**Material for the task:**
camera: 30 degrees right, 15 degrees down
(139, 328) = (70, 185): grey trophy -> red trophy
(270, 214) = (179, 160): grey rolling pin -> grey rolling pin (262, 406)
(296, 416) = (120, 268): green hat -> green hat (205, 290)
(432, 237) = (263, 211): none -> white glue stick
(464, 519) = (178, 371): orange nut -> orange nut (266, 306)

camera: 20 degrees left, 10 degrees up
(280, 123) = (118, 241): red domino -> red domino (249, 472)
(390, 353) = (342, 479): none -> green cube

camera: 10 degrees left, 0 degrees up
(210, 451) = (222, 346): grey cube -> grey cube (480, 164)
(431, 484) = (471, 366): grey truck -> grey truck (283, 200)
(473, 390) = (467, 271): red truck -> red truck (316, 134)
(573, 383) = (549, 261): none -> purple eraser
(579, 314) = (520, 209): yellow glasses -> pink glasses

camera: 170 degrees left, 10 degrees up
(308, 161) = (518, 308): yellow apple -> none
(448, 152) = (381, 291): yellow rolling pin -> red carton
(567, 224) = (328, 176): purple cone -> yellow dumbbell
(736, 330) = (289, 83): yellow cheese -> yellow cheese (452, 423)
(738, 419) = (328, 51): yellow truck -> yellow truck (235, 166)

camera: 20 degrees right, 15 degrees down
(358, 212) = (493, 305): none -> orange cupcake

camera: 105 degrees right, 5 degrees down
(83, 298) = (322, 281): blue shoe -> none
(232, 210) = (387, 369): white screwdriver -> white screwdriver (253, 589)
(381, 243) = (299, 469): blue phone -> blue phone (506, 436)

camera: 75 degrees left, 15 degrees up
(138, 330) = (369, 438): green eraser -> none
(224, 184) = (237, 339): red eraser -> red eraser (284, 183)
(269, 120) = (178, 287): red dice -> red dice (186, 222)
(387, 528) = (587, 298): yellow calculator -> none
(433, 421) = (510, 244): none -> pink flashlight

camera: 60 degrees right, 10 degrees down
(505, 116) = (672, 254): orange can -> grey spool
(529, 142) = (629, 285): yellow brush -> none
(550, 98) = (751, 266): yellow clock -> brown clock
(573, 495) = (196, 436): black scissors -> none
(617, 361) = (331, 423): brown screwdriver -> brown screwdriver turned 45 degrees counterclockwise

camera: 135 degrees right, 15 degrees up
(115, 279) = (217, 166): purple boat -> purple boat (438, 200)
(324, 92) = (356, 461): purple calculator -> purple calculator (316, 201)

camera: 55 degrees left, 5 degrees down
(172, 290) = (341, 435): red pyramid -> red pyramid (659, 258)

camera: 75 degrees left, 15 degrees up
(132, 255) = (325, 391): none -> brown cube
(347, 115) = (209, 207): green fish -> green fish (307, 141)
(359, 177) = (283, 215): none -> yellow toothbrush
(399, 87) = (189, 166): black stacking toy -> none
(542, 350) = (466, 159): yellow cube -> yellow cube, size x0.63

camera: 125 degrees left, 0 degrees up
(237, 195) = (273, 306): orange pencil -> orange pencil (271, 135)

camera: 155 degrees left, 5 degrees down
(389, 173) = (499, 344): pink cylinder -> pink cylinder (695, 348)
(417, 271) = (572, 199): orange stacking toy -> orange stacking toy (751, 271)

**Problem:** Please print the lines from the one containing "(542, 350) = (466, 159): yellow" through the last line of the material, exactly, and leave out all other lines.

**Written response:**
(542, 350) = (466, 159): yellow cube -> yellow cube, size x0.63

camera: 125 degrees left, 0 degrees up
(237, 195) = (273, 306): orange pencil -> orange pencil (271, 135)

camera: 155 degrees left, 5 degrees down
(389, 173) = (499, 344): pink cylinder -> pink cylinder (695, 348)
(417, 271) = (572, 199): orange stacking toy -> orange stacking toy (751, 271)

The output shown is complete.